> **Problem statement**
All lines from the one containing "none -> brown banana [220,603,268,713]" to the end of the entries below must be output exactly, and no other lines.

> **Material provided**
*** Block opens ***
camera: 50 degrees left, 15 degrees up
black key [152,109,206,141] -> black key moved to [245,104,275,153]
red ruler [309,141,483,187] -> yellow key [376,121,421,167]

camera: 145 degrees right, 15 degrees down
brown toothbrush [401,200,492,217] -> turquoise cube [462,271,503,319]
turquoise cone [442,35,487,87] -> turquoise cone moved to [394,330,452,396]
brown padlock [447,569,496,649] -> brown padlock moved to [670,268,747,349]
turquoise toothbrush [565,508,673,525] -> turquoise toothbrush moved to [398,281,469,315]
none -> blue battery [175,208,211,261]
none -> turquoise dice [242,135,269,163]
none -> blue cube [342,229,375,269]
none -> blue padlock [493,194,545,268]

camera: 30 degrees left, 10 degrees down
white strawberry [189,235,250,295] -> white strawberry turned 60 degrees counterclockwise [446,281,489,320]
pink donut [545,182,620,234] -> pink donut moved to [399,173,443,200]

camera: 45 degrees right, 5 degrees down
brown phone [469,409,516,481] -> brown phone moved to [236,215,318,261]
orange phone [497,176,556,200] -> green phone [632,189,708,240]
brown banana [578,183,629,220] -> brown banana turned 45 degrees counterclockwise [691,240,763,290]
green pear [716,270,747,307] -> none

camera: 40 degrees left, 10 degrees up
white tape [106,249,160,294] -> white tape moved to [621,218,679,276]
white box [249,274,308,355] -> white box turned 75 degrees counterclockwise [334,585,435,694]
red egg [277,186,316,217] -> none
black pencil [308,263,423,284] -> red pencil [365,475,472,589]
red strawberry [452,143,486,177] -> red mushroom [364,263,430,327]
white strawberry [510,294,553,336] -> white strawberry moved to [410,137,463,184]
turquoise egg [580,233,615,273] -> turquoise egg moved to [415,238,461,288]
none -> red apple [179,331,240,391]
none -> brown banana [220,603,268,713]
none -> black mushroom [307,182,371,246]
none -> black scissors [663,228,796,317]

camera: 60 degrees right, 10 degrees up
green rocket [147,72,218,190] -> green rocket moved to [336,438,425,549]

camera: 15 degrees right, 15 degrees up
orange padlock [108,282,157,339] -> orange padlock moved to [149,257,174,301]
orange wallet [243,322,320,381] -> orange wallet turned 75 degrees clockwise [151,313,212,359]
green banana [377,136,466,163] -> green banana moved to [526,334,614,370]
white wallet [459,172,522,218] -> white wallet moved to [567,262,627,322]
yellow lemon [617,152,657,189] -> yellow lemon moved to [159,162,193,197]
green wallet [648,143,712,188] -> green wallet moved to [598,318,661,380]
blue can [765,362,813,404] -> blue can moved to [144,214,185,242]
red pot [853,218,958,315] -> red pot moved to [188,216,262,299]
*** Block closes ***
> **Response below**
none -> brown banana [220,603,268,713]
none -> black mushroom [307,182,371,246]
none -> black scissors [663,228,796,317]

camera: 60 degrees right, 10 degrees up
green rocket [147,72,218,190] -> green rocket moved to [336,438,425,549]

camera: 15 degrees right, 15 degrees up
orange padlock [108,282,157,339] -> orange padlock moved to [149,257,174,301]
orange wallet [243,322,320,381] -> orange wallet turned 75 degrees clockwise [151,313,212,359]
green banana [377,136,466,163] -> green banana moved to [526,334,614,370]
white wallet [459,172,522,218] -> white wallet moved to [567,262,627,322]
yellow lemon [617,152,657,189] -> yellow lemon moved to [159,162,193,197]
green wallet [648,143,712,188] -> green wallet moved to [598,318,661,380]
blue can [765,362,813,404] -> blue can moved to [144,214,185,242]
red pot [853,218,958,315] -> red pot moved to [188,216,262,299]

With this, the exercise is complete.